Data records
[BEGIN]
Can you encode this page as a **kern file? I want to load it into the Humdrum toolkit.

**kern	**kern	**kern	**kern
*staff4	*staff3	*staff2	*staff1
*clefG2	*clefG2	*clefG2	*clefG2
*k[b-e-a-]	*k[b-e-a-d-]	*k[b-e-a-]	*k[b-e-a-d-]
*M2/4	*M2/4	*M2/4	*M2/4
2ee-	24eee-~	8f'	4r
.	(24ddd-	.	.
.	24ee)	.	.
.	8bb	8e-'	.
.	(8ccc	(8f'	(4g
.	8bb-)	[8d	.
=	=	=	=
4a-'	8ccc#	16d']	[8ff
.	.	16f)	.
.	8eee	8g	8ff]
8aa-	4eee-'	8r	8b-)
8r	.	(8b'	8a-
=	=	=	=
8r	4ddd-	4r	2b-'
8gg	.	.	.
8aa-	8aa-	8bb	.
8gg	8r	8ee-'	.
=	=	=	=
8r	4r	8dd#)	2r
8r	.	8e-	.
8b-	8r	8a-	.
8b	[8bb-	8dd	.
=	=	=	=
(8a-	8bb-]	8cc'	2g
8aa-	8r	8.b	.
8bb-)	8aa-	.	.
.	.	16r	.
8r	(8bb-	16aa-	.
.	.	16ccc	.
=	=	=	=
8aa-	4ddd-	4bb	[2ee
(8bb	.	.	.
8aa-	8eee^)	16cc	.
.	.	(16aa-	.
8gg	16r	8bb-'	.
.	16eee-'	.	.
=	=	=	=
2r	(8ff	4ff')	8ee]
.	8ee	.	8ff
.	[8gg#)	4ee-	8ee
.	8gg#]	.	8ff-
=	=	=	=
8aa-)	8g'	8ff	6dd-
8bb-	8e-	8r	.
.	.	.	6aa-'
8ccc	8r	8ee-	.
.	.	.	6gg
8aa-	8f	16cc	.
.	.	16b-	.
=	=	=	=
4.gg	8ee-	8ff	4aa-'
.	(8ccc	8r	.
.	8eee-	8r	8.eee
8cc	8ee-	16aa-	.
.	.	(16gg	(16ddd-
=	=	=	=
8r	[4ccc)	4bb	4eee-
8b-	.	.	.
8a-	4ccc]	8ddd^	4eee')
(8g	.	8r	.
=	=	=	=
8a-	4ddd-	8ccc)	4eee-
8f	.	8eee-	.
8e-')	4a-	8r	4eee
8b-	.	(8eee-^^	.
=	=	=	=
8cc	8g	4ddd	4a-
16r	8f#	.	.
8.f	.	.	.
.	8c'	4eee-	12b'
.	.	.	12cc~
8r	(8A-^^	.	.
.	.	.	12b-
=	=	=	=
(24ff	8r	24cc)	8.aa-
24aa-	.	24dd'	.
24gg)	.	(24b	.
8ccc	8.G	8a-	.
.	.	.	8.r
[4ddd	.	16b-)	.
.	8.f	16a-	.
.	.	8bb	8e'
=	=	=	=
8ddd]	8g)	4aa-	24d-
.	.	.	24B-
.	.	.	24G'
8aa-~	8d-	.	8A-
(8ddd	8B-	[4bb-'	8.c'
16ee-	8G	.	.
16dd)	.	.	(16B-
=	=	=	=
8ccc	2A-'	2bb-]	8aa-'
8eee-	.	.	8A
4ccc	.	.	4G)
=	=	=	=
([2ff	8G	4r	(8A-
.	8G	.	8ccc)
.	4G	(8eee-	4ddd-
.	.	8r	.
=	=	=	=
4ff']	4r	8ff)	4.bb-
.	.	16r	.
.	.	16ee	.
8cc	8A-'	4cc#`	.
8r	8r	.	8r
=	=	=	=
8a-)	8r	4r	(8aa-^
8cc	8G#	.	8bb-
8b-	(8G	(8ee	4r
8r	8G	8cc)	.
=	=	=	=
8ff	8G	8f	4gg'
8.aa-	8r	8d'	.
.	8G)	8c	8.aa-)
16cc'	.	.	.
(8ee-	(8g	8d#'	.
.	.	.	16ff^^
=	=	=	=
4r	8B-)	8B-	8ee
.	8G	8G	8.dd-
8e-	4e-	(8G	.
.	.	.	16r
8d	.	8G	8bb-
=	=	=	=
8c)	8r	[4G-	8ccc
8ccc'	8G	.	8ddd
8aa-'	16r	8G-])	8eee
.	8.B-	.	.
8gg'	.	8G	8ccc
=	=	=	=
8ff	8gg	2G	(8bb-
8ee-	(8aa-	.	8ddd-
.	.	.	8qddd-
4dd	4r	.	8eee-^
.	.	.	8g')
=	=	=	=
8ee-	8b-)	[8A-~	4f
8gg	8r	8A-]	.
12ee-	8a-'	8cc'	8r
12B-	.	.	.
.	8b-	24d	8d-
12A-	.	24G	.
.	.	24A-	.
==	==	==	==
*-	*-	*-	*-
[END]
DIRECTIONS:
Gather every line in the data records above that contains the string "kern", treating uppercase and lowercase letters as distinct.

TASK RESPONSE:
Can you encode this page as a **kern file? I want to load it into the Humdrum toolkit.
**kern	**kern	**kern	**kern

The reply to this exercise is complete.